Task to complete:
Skip every picture. Print each line from the one containing "SD1 pin CS: B13 -> A4" through the end of the records below, word for word.

Records for this exercise:
_ _ _ _ _

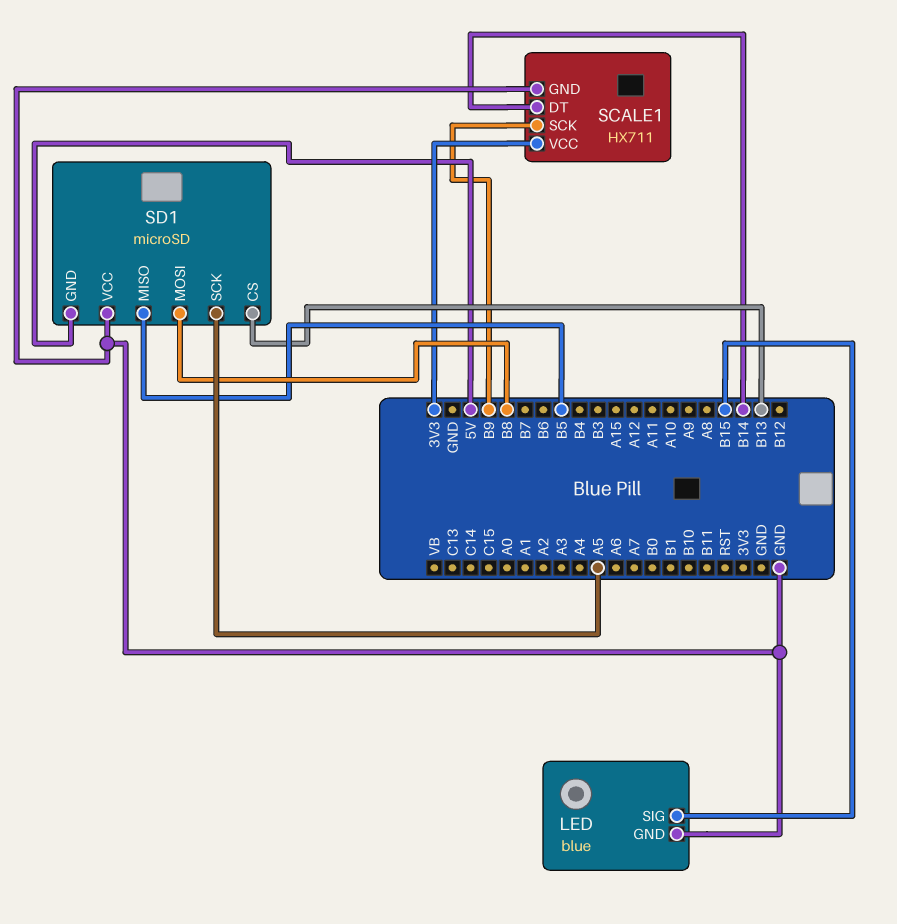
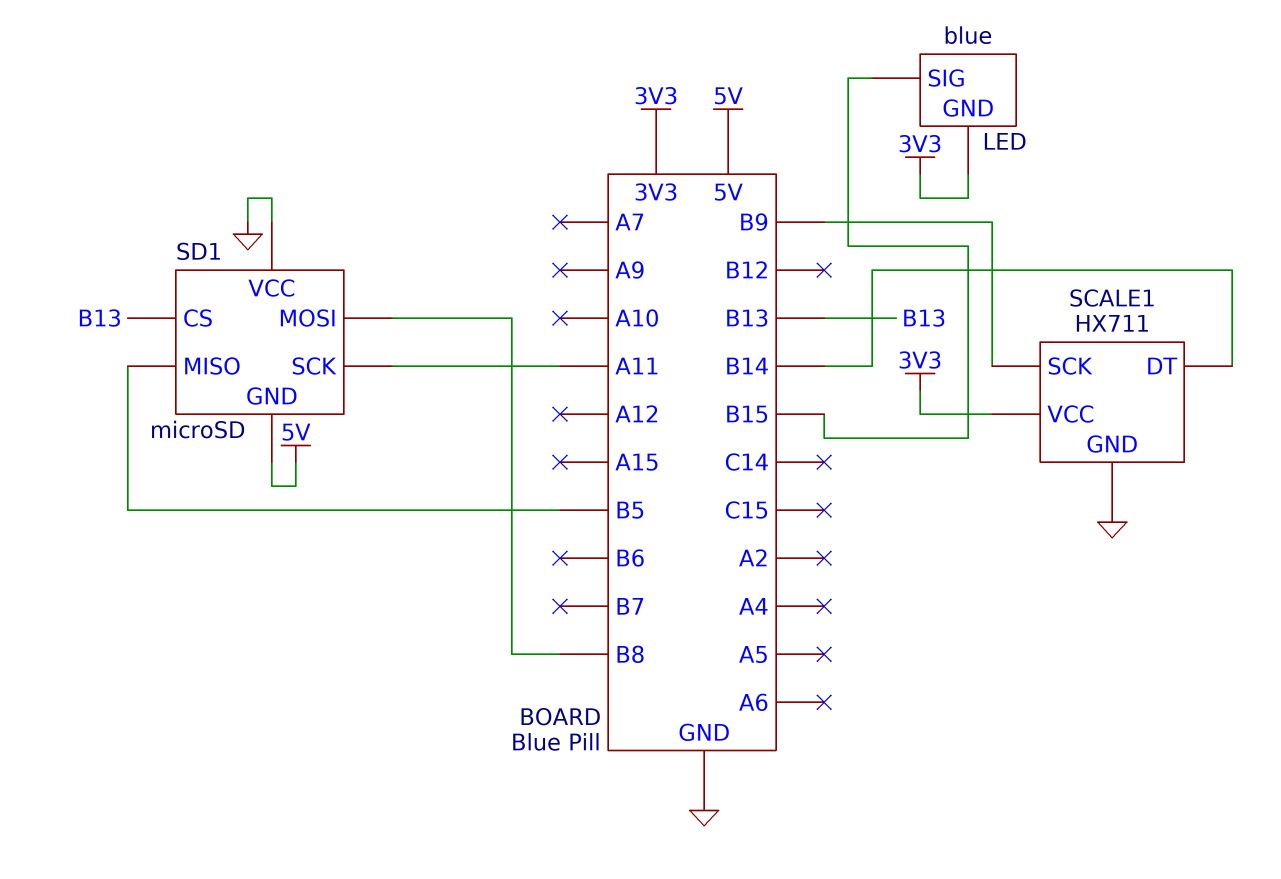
LED pin GND: GND -> 3V3
SD1 pin SCK: A5 -> A11

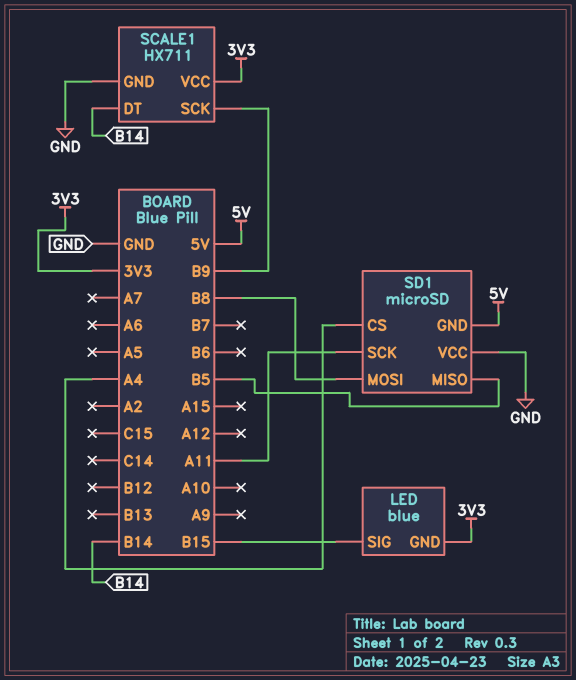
SD1 pin CS: B13 -> A4

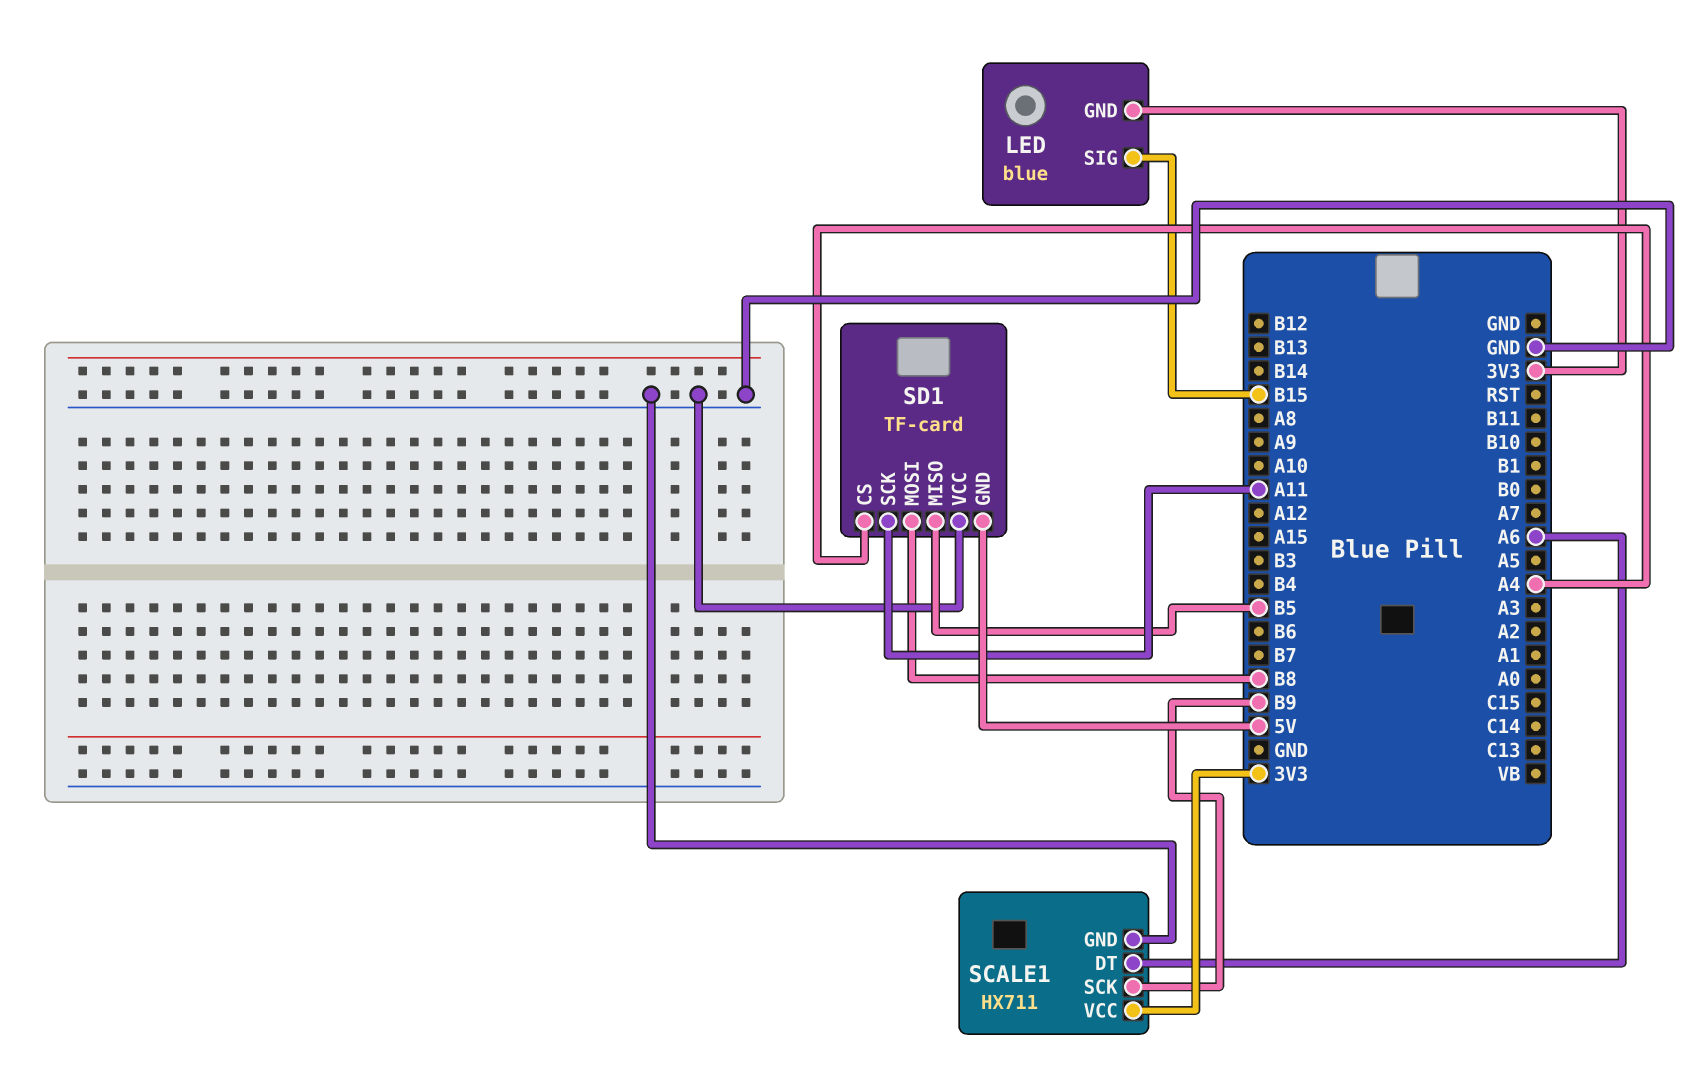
SCALE1 pin DT: B14 -> A6
SD1: microSD -> TF-card

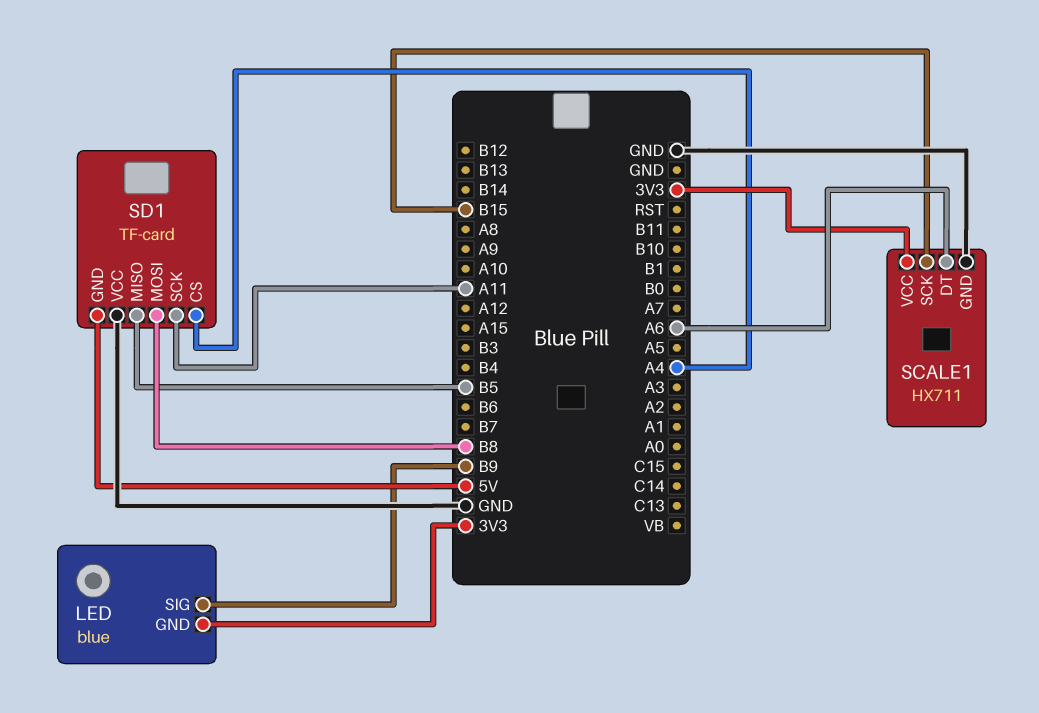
LED pin SIG: B15 -> B9
SCALE1 pin SCK: B9 -> B15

_ _ _ _ _

Answer to the problem:
SD1 pin CS: B13 -> A4

SCALE1 pin DT: B14 -> A6
SD1: microSD -> TF-card

LED pin SIG: B15 -> B9
SCALE1 pin SCK: B9 -> B15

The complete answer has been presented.